* EXCERPTED DATA
== == ==

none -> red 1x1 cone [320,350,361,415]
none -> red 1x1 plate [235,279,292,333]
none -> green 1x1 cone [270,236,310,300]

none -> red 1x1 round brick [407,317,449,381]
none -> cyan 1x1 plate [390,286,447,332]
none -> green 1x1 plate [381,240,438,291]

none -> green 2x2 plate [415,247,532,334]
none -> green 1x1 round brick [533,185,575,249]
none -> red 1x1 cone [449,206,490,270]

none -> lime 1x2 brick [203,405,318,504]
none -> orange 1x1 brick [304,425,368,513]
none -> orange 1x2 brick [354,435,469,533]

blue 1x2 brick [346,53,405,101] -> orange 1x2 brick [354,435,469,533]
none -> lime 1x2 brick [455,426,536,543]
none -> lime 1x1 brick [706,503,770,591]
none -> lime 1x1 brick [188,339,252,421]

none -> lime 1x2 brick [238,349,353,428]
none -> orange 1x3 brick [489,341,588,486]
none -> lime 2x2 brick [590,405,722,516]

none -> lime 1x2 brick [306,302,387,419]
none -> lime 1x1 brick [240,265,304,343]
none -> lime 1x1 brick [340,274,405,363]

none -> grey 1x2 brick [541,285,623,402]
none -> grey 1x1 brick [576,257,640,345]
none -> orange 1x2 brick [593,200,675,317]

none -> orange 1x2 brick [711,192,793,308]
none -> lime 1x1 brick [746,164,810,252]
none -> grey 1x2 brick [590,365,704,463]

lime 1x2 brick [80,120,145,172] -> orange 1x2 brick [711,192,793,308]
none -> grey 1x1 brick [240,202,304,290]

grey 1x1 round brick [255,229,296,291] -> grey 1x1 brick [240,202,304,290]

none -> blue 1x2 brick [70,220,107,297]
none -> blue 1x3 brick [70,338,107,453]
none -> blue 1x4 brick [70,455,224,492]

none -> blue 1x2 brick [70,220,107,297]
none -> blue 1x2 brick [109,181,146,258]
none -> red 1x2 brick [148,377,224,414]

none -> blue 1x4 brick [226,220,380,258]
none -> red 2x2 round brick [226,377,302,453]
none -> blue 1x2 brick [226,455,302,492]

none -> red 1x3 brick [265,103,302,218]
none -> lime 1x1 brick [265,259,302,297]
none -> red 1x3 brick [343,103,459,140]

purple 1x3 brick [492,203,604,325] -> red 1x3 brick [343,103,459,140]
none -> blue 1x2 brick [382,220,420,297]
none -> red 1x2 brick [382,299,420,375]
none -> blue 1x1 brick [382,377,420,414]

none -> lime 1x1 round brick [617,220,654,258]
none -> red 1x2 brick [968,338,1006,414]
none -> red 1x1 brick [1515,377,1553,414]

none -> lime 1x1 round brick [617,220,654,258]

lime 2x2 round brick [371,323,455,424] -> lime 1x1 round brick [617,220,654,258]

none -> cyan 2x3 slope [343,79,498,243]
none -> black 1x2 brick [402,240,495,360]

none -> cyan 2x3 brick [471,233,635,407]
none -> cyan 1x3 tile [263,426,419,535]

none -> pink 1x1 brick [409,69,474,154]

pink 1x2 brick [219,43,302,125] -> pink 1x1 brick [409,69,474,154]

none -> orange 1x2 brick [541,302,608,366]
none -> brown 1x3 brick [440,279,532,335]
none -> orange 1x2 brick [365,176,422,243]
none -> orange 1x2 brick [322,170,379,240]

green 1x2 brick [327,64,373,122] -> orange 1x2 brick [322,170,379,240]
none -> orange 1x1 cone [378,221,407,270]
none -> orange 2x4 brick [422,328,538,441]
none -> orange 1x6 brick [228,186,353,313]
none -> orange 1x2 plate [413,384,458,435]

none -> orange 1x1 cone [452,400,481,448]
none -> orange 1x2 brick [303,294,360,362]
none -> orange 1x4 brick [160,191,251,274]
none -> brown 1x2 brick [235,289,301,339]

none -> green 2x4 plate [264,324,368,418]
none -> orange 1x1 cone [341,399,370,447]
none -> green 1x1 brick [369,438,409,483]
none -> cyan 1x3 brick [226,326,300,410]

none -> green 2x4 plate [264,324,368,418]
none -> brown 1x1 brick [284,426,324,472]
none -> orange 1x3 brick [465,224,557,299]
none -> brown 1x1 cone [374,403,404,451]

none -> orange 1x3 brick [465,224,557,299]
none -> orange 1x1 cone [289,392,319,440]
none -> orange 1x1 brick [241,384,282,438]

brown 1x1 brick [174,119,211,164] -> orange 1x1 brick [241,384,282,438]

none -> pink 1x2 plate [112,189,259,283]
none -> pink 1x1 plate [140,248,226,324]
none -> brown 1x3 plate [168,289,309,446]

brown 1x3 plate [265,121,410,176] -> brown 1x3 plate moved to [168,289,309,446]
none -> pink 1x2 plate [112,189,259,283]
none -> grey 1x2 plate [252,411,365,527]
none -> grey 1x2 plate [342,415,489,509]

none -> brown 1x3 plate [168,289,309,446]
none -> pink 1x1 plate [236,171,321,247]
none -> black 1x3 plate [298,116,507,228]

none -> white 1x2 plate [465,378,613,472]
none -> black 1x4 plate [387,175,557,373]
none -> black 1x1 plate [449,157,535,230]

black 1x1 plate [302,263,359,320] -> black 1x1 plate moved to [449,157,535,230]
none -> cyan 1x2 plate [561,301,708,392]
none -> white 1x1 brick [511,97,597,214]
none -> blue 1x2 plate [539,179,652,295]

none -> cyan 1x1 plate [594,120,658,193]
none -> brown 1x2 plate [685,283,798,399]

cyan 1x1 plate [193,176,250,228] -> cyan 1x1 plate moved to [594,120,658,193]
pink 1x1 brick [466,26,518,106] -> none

== == ==

* WORK TO COMPLETE
Restate all of the material above exactly as written.

* ANSWER SECTION
none -> red 1x1 cone [320,350,361,415]
none -> red 1x1 plate [235,279,292,333]
none -> green 1x1 cone [270,236,310,300]

none -> red 1x1 round brick [407,317,449,381]
none -> cyan 1x1 plate [390,286,447,332]
none -> green 1x1 plate [381,240,438,291]

none -> green 2x2 plate [415,247,532,334]
none -> green 1x1 round brick [533,185,575,249]
none -> red 1x1 cone [449,206,490,270]

none -> lime 1x2 brick [203,405,318,504]
none -> orange 1x1 brick [304,425,368,513]
none -> orange 1x2 brick [354,435,469,533]

blue 1x2 brick [346,53,405,101] -> orange 1x2 brick [354,435,469,533]
none -> lime 1x2 brick [455,426,536,543]
none -> lime 1x1 brick [706,503,770,591]
none -> lime 1x1 brick [188,339,252,421]

none -> lime 1x2 brick [238,349,353,428]
none -> orange 1x3 brick [489,341,588,486]
none -> lime 2x2 brick [590,405,722,516]

none -> lime 1x2 brick [306,302,387,419]
none -> lime 1x1 brick [240,265,304,343]
none -> lime 1x1 brick [340,274,405,363]

none -> grey 1x2 brick [541,285,623,402]
none -> grey 1x1 brick [576,257,640,345]
none -> orange 1x2 brick [593,200,675,317]

none -> orange 1x2 brick [711,192,793,308]
none -> lime 1x1 brick [746,164,810,252]
none -> grey 1x2 brick [590,365,704,463]

lime 1x2 brick [80,120,145,172] -> orange 1x2 brick [711,192,793,308]
none -> grey 1x1 brick [240,202,304,290]

grey 1x1 round brick [255,229,296,291] -> grey 1x1 brick [240,202,304,290]

none -> blue 1x2 brick [70,220,107,297]
none -> blue 1x3 brick [70,338,107,453]
none -> blue 1x4 brick [70,455,224,492]

none -> blue 1x2 brick [70,220,107,297]
none -> blue 1x2 brick [109,181,146,258]
none -> red 1x2 brick [148,377,224,414]

none -> blue 1x4 brick [226,220,380,258]
none -> red 2x2 round brick [226,377,302,453]
none -> blue 1x2 brick [226,455,302,492]

none -> red 1x3 brick [265,103,302,218]
none -> lime 1x1 brick [265,259,302,297]
none -> red 1x3 brick [343,103,459,140]

purple 1x3 brick [492,203,604,325] -> red 1x3 brick [343,103,459,140]
none -> blue 1x2 brick [382,220,420,297]
none -> red 1x2 brick [382,299,420,375]
none -> blue 1x1 brick [382,377,420,414]

none -> lime 1x1 round brick [617,220,654,258]
none -> red 1x2 brick [968,338,1006,414]
none -> red 1x1 brick [1515,377,1553,414]

none -> lime 1x1 round brick [617,220,654,258]

lime 2x2 round brick [371,323,455,424] -> lime 1x1 round brick [617,220,654,258]

none -> cyan 2x3 slope [343,79,498,243]
none -> black 1x2 brick [402,240,495,360]

none -> cyan 2x3 brick [471,233,635,407]
none -> cyan 1x3 tile [263,426,419,535]

none -> pink 1x1 brick [409,69,474,154]

pink 1x2 brick [219,43,302,125] -> pink 1x1 brick [409,69,474,154]

none -> orange 1x2 brick [541,302,608,366]
none -> brown 1x3 brick [440,279,532,335]
none -> orange 1x2 brick [365,176,422,243]
none -> orange 1x2 brick [322,170,379,240]

green 1x2 brick [327,64,373,122] -> orange 1x2 brick [322,170,379,240]
none -> orange 1x1 cone [378,221,407,270]
none -> orange 2x4 brick [422,328,538,441]
none -> orange 1x6 brick [228,186,353,313]
none -> orange 1x2 plate [413,384,458,435]

none -> orange 1x1 cone [452,400,481,448]
none -> orange 1x2 brick [303,294,360,362]
none -> orange 1x4 brick [160,191,251,274]
none -> brown 1x2 brick [235,289,301,339]

none -> green 2x4 plate [264,324,368,418]
none -> orange 1x1 cone [341,399,370,447]
none -> green 1x1 brick [369,438,409,483]
none -> cyan 1x3 brick [226,326,300,410]

none -> green 2x4 plate [264,324,368,418]
none -> brown 1x1 brick [284,426,324,472]
none -> orange 1x3 brick [465,224,557,299]
none -> brown 1x1 cone [374,403,404,451]

none -> orange 1x3 brick [465,224,557,299]
none -> orange 1x1 cone [289,392,319,440]
none -> orange 1x1 brick [241,384,282,438]

brown 1x1 brick [174,119,211,164] -> orange 1x1 brick [241,384,282,438]

none -> pink 1x2 plate [112,189,259,283]
none -> pink 1x1 plate [140,248,226,324]
none -> brown 1x3 plate [168,289,309,446]

brown 1x3 plate [265,121,410,176] -> brown 1x3 plate moved to [168,289,309,446]
none -> pink 1x2 plate [112,189,259,283]
none -> grey 1x2 plate [252,411,365,527]
none -> grey 1x2 plate [342,415,489,509]

none -> brown 1x3 plate [168,289,309,446]
none -> pink 1x1 plate [236,171,321,247]
none -> black 1x3 plate [298,116,507,228]

none -> white 1x2 plate [465,378,613,472]
none -> black 1x4 plate [387,175,557,373]
none -> black 1x1 plate [449,157,535,230]

black 1x1 plate [302,263,359,320] -> black 1x1 plate moved to [449,157,535,230]
none -> cyan 1x2 plate [561,301,708,392]
none -> white 1x1 brick [511,97,597,214]
none -> blue 1x2 plate [539,179,652,295]

none -> cyan 1x1 plate [594,120,658,193]
none -> brown 1x2 plate [685,283,798,399]

cyan 1x1 plate [193,176,250,228] -> cyan 1x1 plate moved to [594,120,658,193]
pink 1x1 brick [466,26,518,106] -> none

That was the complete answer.